┏━━
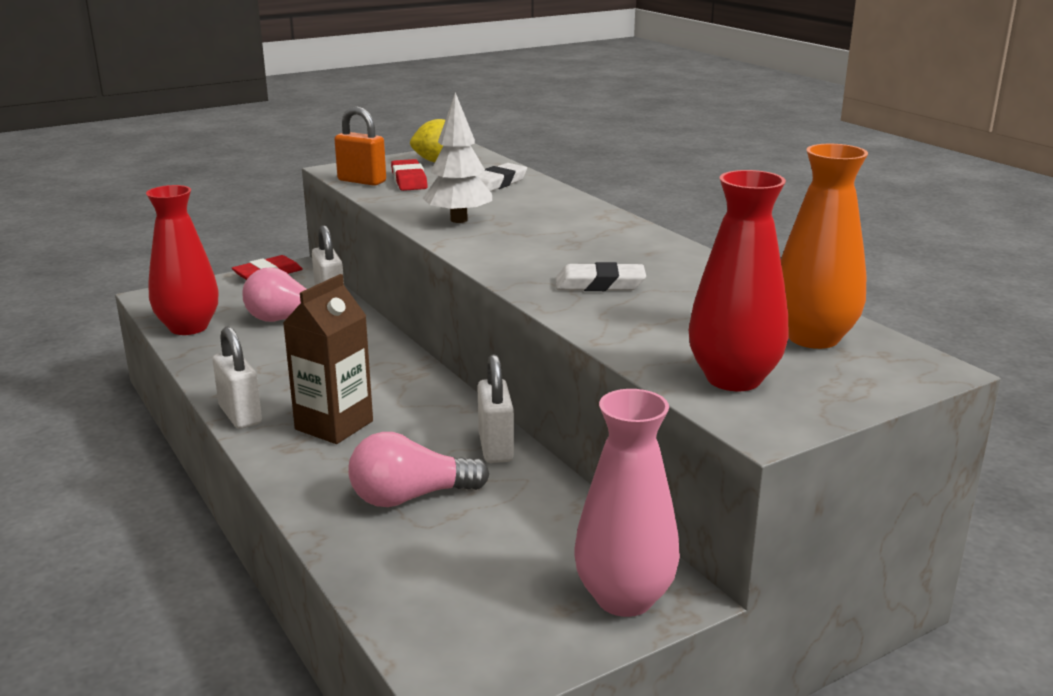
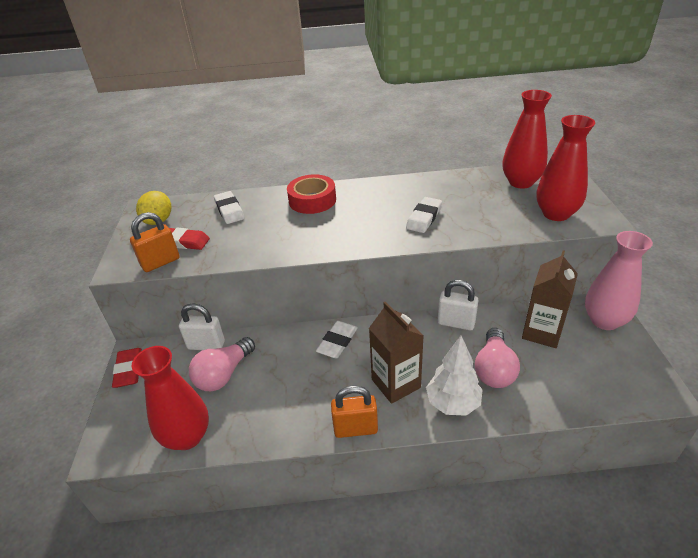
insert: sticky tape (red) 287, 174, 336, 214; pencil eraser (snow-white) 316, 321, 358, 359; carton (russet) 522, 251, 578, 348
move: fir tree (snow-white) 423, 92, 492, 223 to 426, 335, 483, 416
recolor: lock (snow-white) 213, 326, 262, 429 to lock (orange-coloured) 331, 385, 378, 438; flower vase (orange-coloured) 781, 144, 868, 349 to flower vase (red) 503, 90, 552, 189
┗━━
To do: Repeat the material above word for word but skip the images.

Result of the exercise:
insert: sticky tape (red) 287, 174, 336, 214; pencil eraser (snow-white) 316, 321, 358, 359; carton (russet) 522, 251, 578, 348
move: fir tree (snow-white) 423, 92, 492, 223 to 426, 335, 483, 416
recolor: lock (snow-white) 213, 326, 262, 429 to lock (orange-coloured) 331, 385, 378, 438; flower vase (orange-coloured) 781, 144, 868, 349 to flower vase (red) 503, 90, 552, 189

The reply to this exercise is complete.